* **Supplied information**
%%

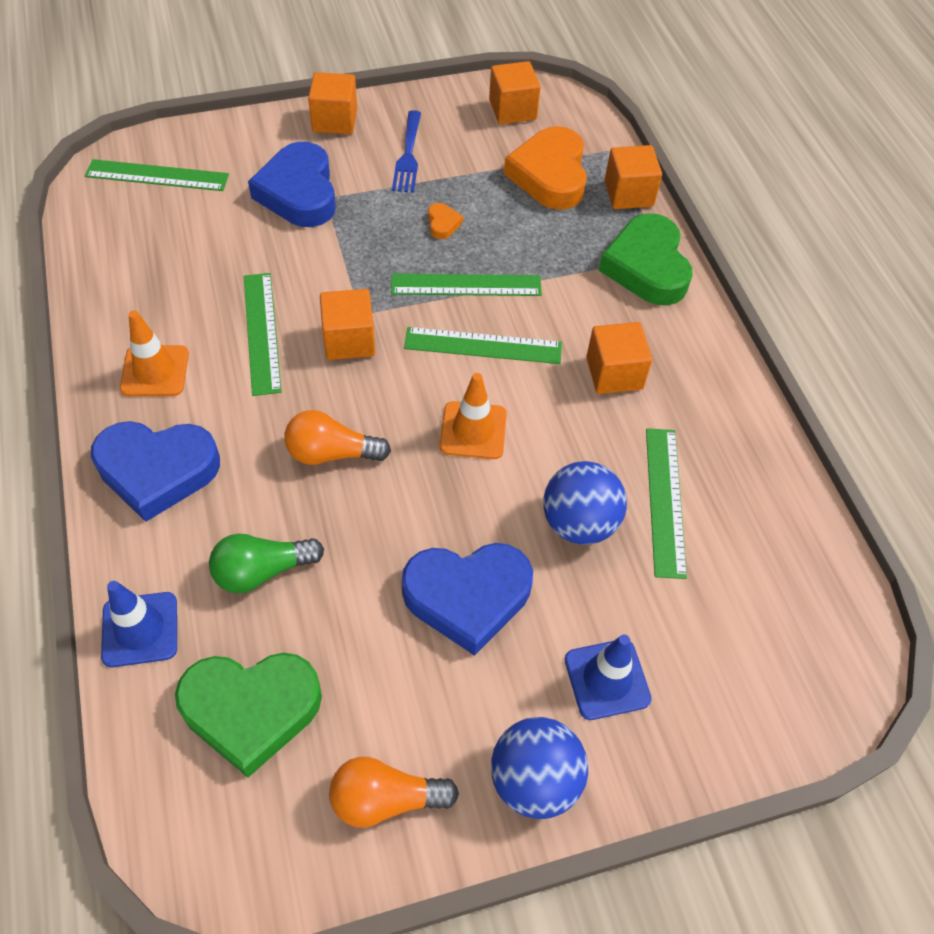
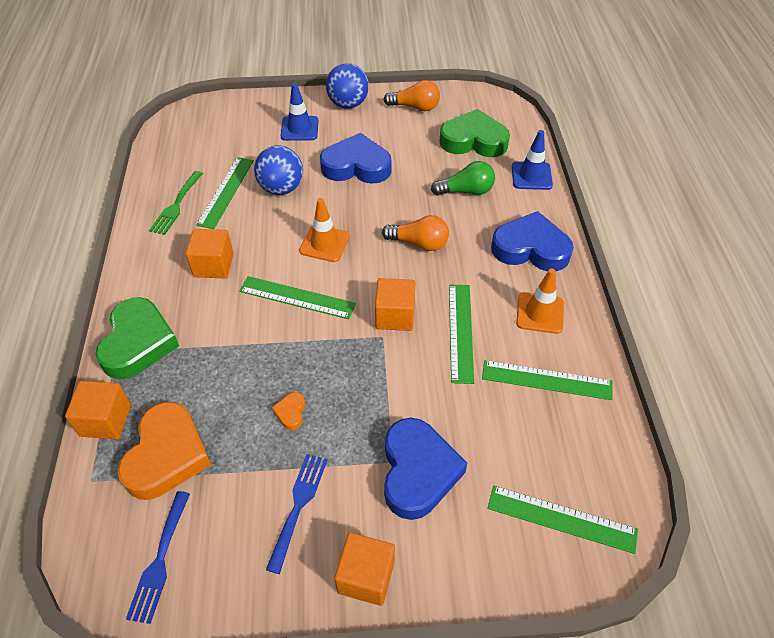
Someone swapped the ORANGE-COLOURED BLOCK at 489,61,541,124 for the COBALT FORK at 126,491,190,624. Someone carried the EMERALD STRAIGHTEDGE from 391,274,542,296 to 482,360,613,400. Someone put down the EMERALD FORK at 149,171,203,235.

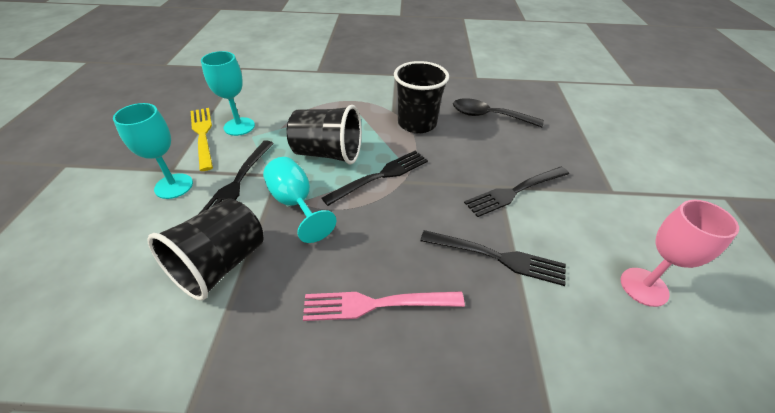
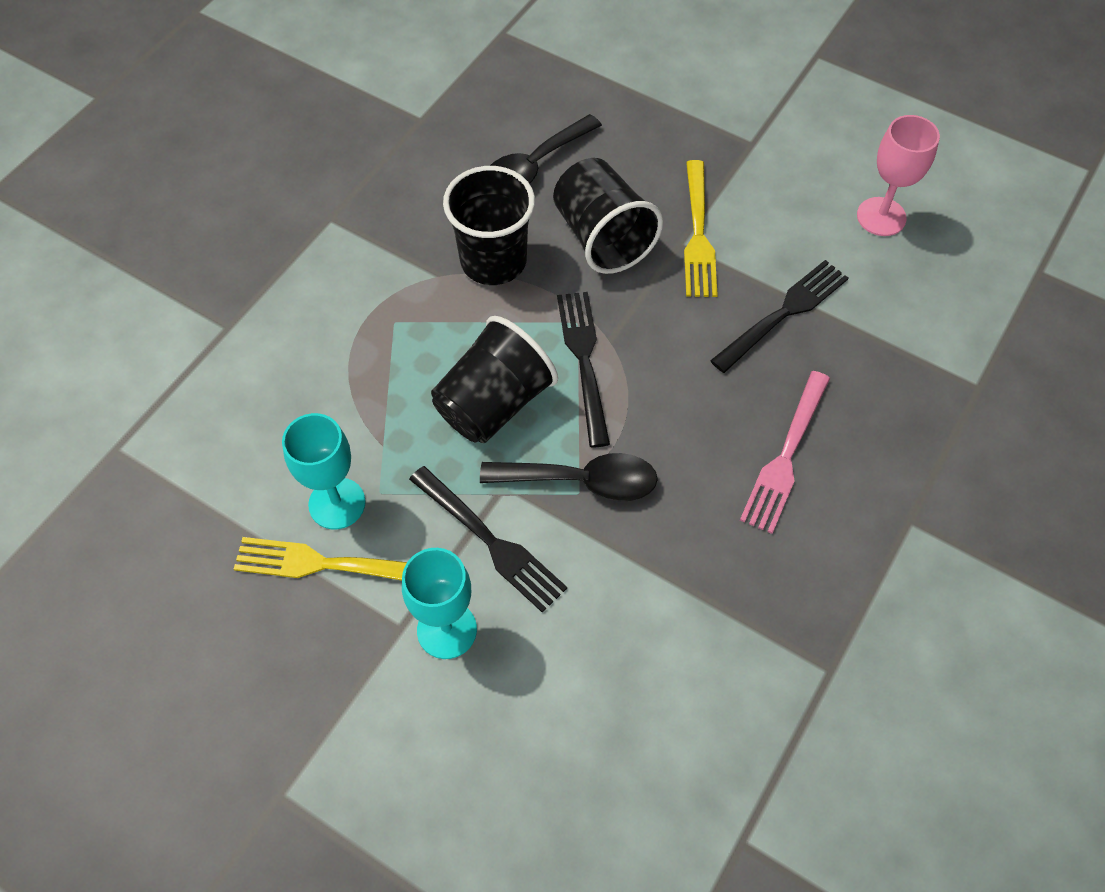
Someone swapped the TEAL CHALICE at 263,157,336,243 for the BLACK TEASPOON at 480,453,658,501. Someone repainted the BLACK FORK at 464,166,569,217, which became the YELLOW FORK at 684,160,718,297. Someone carried the BLACK BEAKER from 147,198,263,301 to 553,158,663,274.

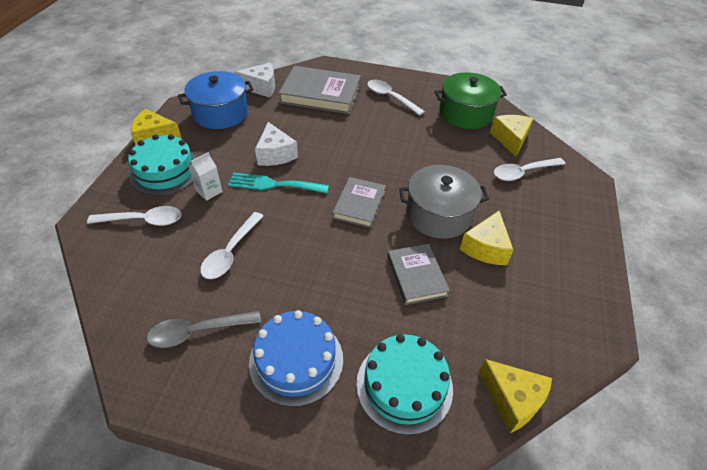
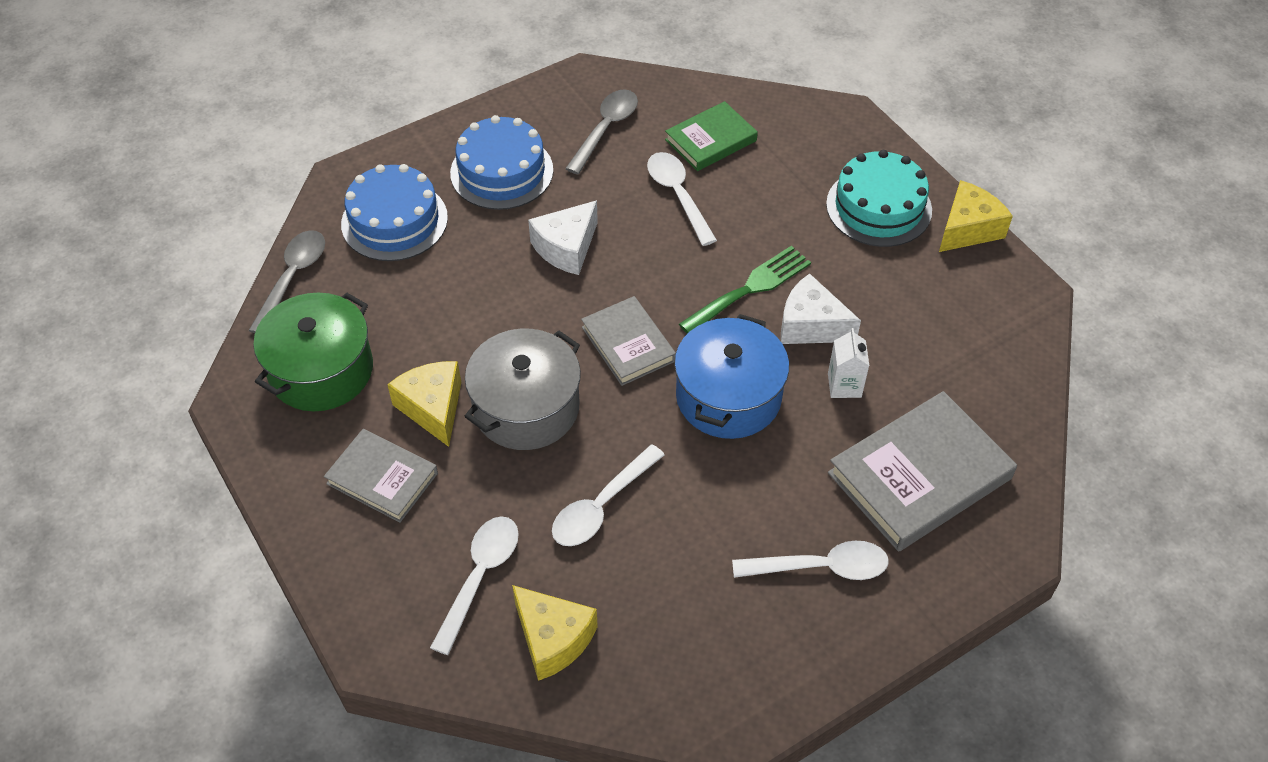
Someone carried the WHITE CHEESE WEDGE from 234,63,275,98 to 528,200,598,275. Someone carried the COBALT POT from 178,71,254,129 to 674,314,789,439. Someone carried the EMERALD POT from 435,72,507,129 to 253,293,373,411. Someone carried the WHITE JUICE CARTON from 189,152,223,201 to 828,328,869,398. Someone repainted the TEAL FORK at 228,173,329,193, which became the EMERALD FORK at 679,246,811,334. Someone carried the WHITE TEASPOON from 87,206,181,226 to 552,444,665,546. Someone carried the GREY BOOK from 387,244,450,305 to 324,429,438,523. Someone repainted the TEAL LAYER CAKE at 356,334,453,435, which became the COBALT LAYER CAKE at 341,164,448,261. Someone swapped the YELLOW CHEESE WEDGE at 478,359,552,433 for the GREY TEASPOON at 249,230,325,333. Someone put down the EMERALD BOOK at 665,101,758,171.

%%

* **Directions for this task**
The first line of the listing through the line with "Someone swapped the TEAL": repeat exactly that span and nothing more, skipping pictures.

* **Problem solution**
Someone swapped the ORANGE-COLOURED BLOCK at 489,61,541,124 for the COBALT FORK at 126,491,190,624. Someone carried the EMERALD STRAIGHTEDGE from 391,274,542,296 to 482,360,613,400. Someone put down the EMERALD FORK at 149,171,203,235.

Someone swapped the TEAL CHALICE at 263,157,336,243 for the BLACK TEASPOON at 480,453,658,501. Someone repainted the BLACK FORK at 464,166,569,217, which became the YELLOW FORK at 684,160,718,297. Someone carried the BLACK BEAKER from 147,198,263,301 to 553,158,663,274.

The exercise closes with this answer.